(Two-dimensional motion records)
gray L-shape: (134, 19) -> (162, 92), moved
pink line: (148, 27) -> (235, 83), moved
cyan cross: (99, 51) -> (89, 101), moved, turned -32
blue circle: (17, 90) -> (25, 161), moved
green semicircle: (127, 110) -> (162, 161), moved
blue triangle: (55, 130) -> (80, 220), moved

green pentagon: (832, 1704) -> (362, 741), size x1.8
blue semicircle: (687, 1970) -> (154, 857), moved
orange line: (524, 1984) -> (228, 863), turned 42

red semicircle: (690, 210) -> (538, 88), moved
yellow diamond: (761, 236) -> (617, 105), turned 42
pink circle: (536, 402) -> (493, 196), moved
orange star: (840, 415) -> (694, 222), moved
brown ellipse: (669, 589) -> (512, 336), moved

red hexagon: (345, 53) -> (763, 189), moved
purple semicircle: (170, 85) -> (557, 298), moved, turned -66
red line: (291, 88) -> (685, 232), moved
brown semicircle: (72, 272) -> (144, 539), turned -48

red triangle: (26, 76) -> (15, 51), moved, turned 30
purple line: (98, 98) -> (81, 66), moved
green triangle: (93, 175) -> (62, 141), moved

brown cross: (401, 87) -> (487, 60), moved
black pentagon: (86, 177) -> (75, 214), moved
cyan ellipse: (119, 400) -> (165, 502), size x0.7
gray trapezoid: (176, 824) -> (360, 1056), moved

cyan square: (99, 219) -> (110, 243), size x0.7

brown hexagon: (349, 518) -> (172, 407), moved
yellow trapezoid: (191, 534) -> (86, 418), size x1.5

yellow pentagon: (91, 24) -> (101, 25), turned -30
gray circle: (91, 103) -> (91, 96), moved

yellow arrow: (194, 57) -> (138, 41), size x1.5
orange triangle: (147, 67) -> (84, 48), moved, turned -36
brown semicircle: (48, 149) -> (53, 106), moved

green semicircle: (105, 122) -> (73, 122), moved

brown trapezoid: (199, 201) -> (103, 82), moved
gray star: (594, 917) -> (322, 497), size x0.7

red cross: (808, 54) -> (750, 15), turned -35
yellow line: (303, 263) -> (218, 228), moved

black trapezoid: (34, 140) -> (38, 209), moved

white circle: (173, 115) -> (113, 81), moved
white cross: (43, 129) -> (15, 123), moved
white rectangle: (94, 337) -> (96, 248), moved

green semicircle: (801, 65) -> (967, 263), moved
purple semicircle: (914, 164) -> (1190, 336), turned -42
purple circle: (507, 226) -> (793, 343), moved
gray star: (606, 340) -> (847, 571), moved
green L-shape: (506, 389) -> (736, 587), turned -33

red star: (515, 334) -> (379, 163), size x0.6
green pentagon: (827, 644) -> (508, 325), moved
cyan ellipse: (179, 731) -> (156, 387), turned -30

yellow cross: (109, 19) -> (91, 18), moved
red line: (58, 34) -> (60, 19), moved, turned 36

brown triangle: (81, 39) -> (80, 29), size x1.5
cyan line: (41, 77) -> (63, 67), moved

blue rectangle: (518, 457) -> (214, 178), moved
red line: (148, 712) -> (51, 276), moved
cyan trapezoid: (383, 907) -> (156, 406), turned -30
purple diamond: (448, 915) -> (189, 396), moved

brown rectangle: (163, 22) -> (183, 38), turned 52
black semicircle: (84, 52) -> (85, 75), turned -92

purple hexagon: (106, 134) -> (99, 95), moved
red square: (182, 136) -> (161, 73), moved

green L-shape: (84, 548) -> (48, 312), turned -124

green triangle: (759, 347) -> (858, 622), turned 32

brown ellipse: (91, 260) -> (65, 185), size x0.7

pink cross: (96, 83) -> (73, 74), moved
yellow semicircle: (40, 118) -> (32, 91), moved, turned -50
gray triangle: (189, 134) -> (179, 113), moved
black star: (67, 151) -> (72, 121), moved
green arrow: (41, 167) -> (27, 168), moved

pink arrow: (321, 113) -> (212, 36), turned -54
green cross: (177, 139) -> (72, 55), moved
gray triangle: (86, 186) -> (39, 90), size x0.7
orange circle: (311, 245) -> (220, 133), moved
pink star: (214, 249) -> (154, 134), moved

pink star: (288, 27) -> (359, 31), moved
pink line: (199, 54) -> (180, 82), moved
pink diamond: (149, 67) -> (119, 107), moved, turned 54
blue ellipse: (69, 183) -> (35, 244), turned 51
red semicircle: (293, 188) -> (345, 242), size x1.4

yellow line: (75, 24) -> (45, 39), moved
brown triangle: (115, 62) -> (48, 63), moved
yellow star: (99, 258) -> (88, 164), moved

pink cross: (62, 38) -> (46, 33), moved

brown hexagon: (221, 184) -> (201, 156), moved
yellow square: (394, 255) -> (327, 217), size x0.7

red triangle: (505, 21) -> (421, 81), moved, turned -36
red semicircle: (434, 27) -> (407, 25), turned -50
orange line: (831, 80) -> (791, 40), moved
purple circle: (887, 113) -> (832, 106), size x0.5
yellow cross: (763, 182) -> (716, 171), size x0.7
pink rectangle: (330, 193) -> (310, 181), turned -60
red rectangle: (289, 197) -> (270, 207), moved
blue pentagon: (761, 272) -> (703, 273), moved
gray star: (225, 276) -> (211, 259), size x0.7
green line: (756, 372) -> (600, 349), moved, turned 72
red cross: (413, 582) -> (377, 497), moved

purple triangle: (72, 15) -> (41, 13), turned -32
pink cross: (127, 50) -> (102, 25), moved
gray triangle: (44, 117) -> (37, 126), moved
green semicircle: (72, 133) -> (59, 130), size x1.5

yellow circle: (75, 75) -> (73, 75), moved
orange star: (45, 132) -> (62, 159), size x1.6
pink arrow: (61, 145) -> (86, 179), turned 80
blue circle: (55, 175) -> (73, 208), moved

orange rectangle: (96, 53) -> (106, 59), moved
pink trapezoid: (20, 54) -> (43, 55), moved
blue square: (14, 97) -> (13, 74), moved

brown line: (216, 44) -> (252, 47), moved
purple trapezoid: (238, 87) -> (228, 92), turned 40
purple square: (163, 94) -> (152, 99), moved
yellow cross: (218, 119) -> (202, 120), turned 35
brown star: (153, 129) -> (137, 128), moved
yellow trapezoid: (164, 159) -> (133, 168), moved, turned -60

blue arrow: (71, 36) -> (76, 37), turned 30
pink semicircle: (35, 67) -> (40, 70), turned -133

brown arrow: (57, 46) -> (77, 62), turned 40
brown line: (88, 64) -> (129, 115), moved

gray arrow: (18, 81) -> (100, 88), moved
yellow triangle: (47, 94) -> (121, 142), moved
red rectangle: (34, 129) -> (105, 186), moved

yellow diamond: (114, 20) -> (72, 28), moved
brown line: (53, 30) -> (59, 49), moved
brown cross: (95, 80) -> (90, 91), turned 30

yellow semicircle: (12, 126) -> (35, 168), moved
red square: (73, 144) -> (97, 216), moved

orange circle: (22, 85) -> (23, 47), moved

▶ **YOUR INSTRUCTIONS**
What you give back should be only the lines of the records above, starting at the line with "red cross: (808, 54) -> (750, 15), turned -35" and ending at the line with "white cross: (43, 129) -> (15, 123), moved", restated word for word.

▶ **RESULT OF THE EXERCISE**
red cross: (808, 54) -> (750, 15), turned -35
yellow line: (303, 263) -> (218, 228), moved

black trapezoid: (34, 140) -> (38, 209), moved

white circle: (173, 115) -> (113, 81), moved
white cross: (43, 129) -> (15, 123), moved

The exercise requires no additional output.